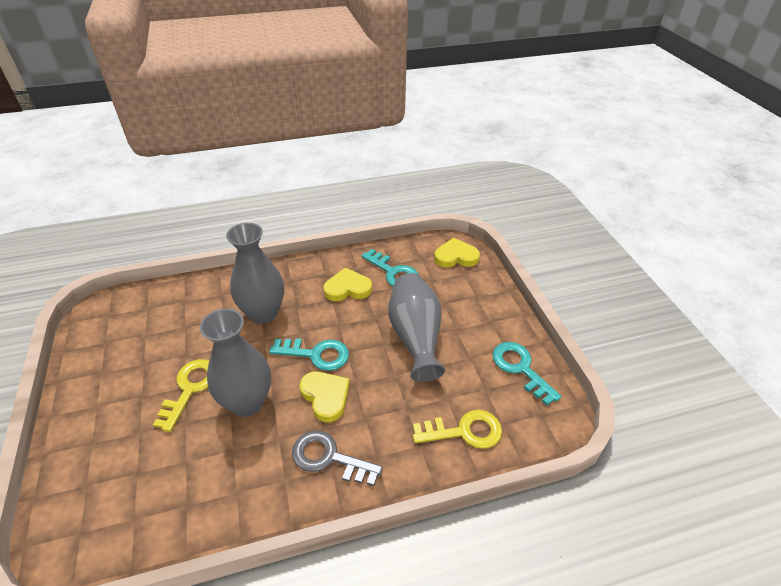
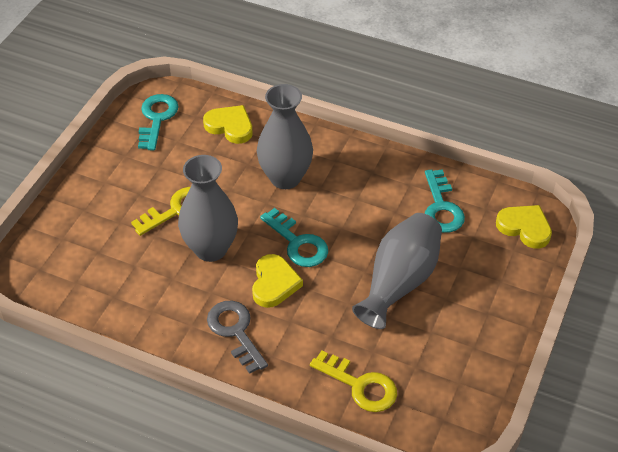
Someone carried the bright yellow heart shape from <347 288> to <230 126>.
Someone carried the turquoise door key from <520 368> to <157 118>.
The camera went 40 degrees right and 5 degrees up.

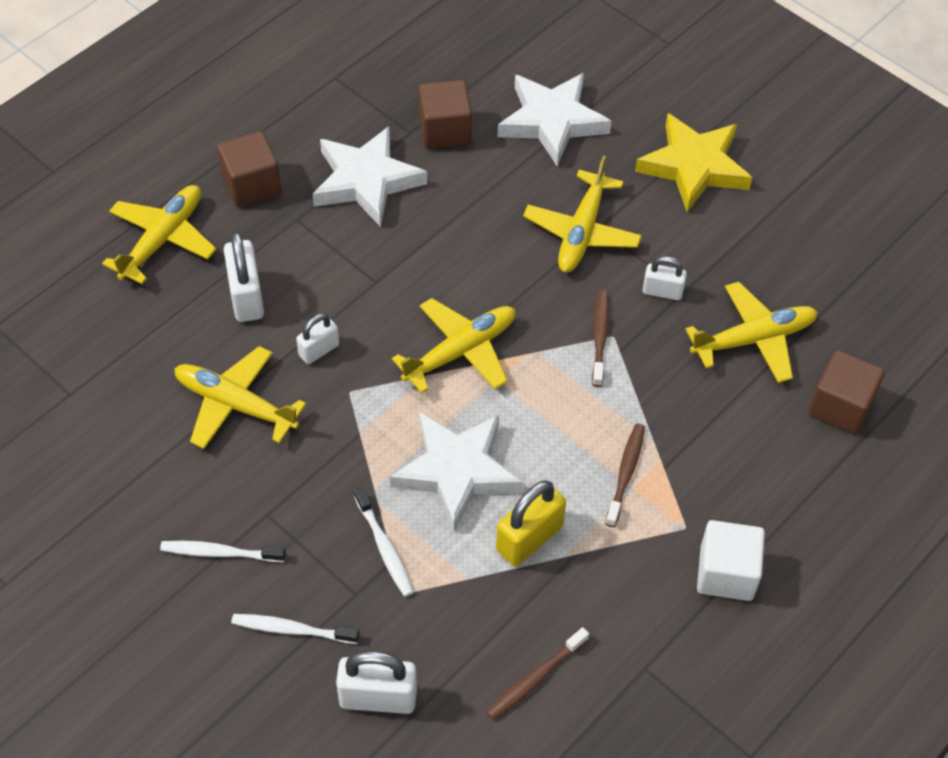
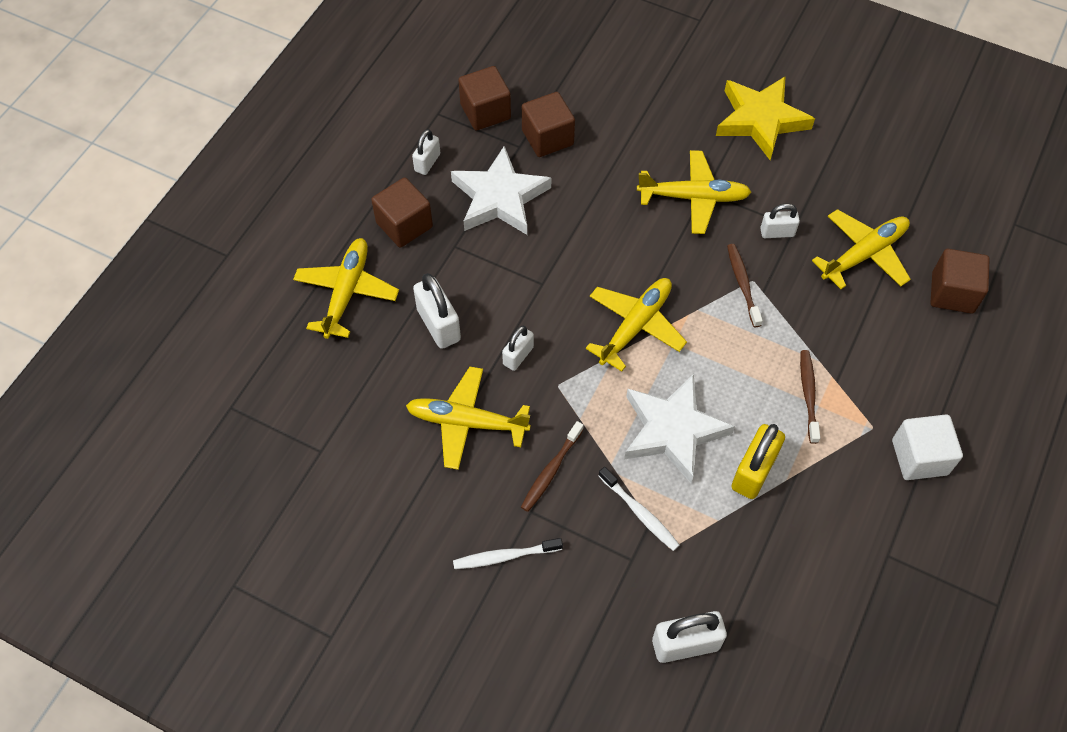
Someone took away the white tooth brush at <292 629>.
Someone took away the white star shape at <552 121>.
Someone put down the white padlock at <427 162>.
Someone put down the dark brown block at <485 112>.
Someone carried the dark brown tooth brush from <535 678> to <551 471>.
Someone rotated the bright yellow plane at <582 231> by 90 degrees counterclockwise.
The camera went 15 degrees left and 5 degrees up.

What to work on
When you copy the data above, reproduce each line exactly and skip every image.

Expected output
Someone carried the bright yellow heart shape from <347 288> to <230 126>.
Someone carried the turquoise door key from <520 368> to <157 118>.
The camera went 40 degrees right and 5 degrees up.

Someone took away the white tooth brush at <292 629>.
Someone took away the white star shape at <552 121>.
Someone put down the white padlock at <427 162>.
Someone put down the dark brown block at <485 112>.
Someone carried the dark brown tooth brush from <535 678> to <551 471>.
Someone rotated the bright yellow plane at <582 231> by 90 degrees counterclockwise.
The camera went 15 degrees left and 5 degrees up.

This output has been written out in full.